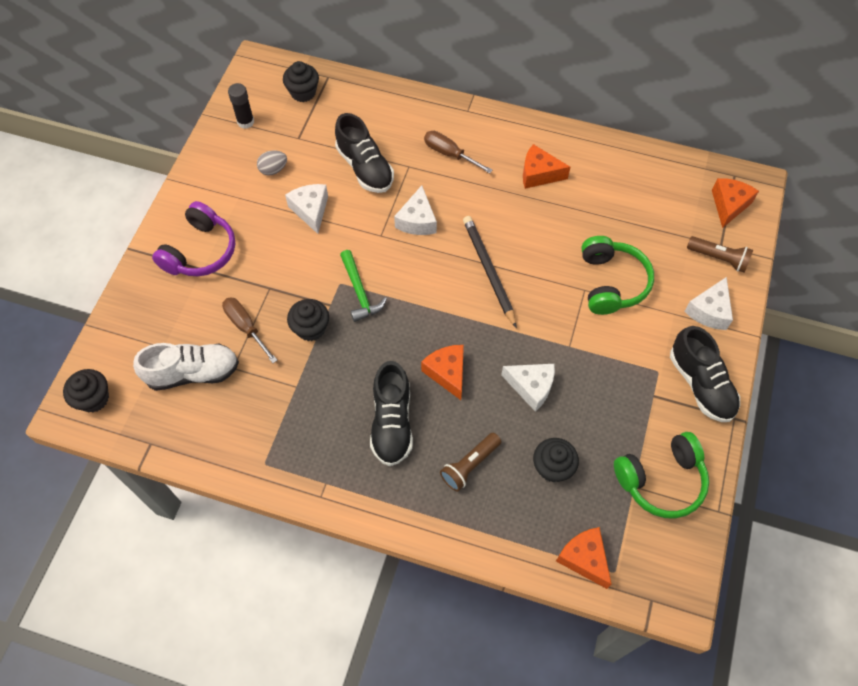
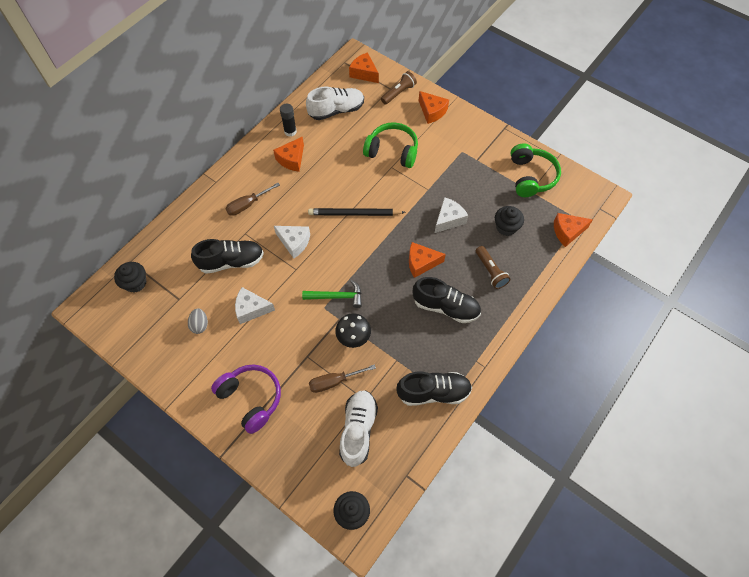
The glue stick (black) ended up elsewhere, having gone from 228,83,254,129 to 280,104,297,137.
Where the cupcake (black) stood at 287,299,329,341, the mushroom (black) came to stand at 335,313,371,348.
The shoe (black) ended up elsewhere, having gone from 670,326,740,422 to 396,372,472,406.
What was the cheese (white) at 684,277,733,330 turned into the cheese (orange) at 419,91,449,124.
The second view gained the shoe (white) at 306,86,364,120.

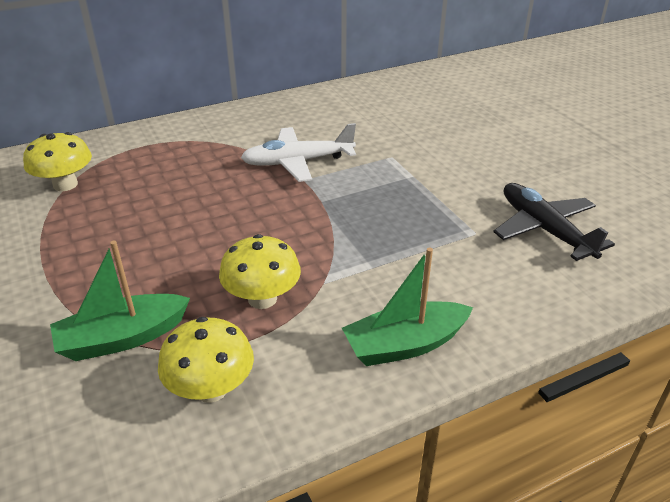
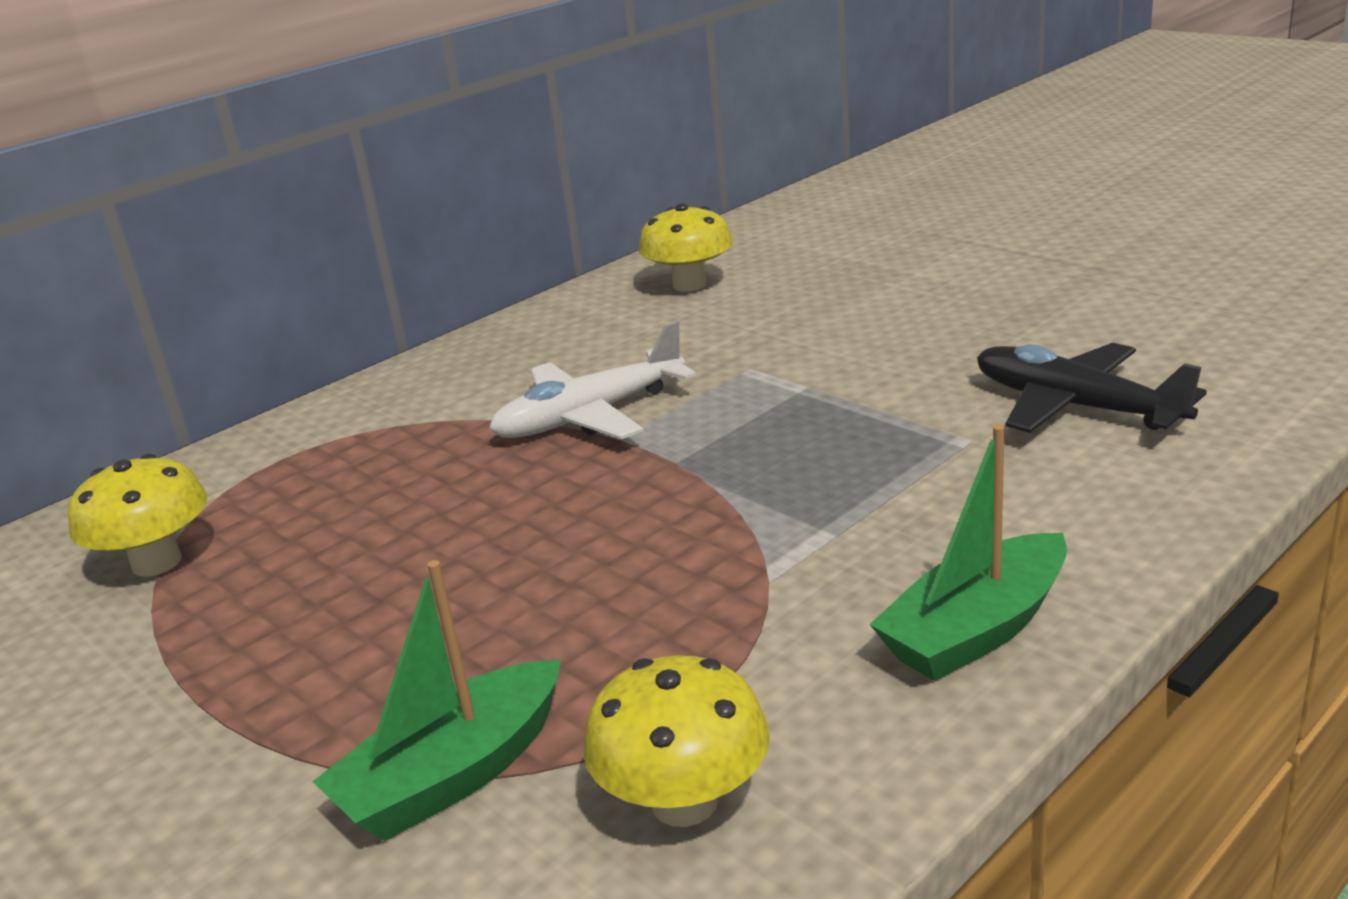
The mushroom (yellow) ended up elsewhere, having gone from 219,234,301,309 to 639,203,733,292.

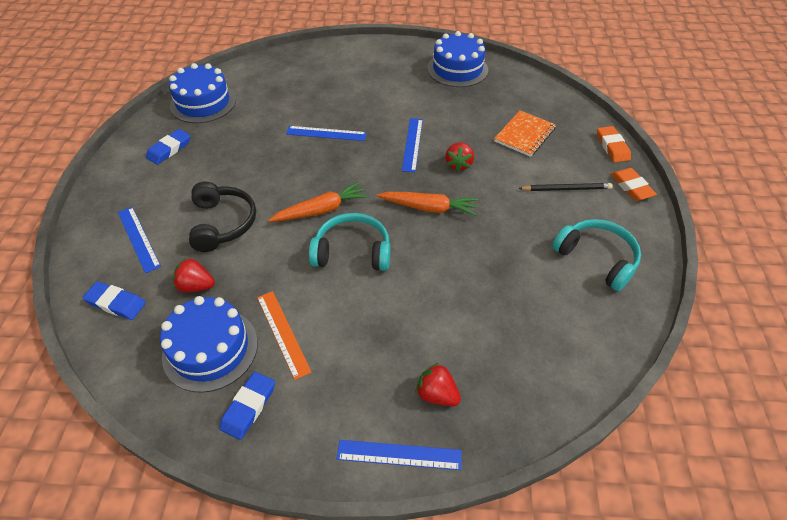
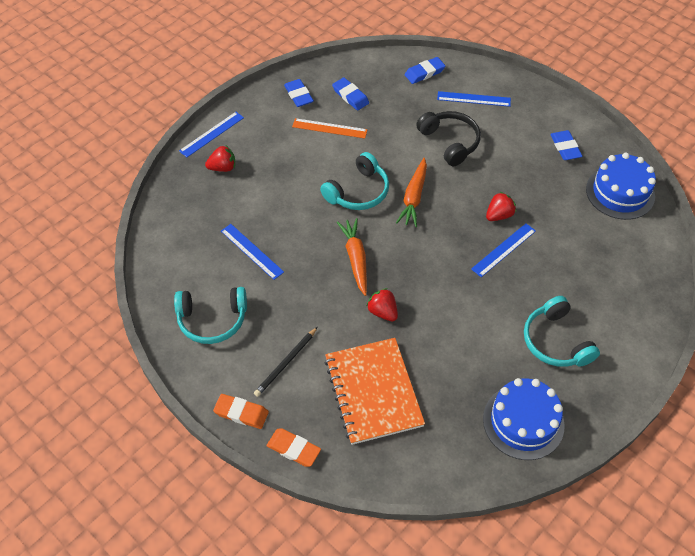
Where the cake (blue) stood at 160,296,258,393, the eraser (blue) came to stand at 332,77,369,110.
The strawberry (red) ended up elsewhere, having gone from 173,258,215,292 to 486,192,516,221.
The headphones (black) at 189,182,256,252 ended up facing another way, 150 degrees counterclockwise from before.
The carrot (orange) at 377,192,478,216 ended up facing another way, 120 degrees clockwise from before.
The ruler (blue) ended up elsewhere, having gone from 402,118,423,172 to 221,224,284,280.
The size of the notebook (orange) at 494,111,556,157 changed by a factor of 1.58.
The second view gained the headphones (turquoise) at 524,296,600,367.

[Exercise] Repeat the material exactly, without images.

[Answer to the exercise]
The glue stick (black) ended up elsewhere, having gone from 228,83,254,129 to 280,104,297,137.
Where the cupcake (black) stood at 287,299,329,341, the mushroom (black) came to stand at 335,313,371,348.
The shoe (black) ended up elsewhere, having gone from 670,326,740,422 to 396,372,472,406.
What was the cheese (white) at 684,277,733,330 turned into the cheese (orange) at 419,91,449,124.
The second view gained the shoe (white) at 306,86,364,120.

The mushroom (yellow) ended up elsewhere, having gone from 219,234,301,309 to 639,203,733,292.

Where the cake (blue) stood at 160,296,258,393, the eraser (blue) came to stand at 332,77,369,110.
The strawberry (red) ended up elsewhere, having gone from 173,258,215,292 to 486,192,516,221.
The headphones (black) at 189,182,256,252 ended up facing another way, 150 degrees counterclockwise from before.
The carrot (orange) at 377,192,478,216 ended up facing another way, 120 degrees clockwise from before.
The ruler (blue) ended up elsewhere, having gone from 402,118,423,172 to 221,224,284,280.
The size of the notebook (orange) at 494,111,556,157 changed by a factor of 1.58.
The second view gained the headphones (turquoise) at 524,296,600,367.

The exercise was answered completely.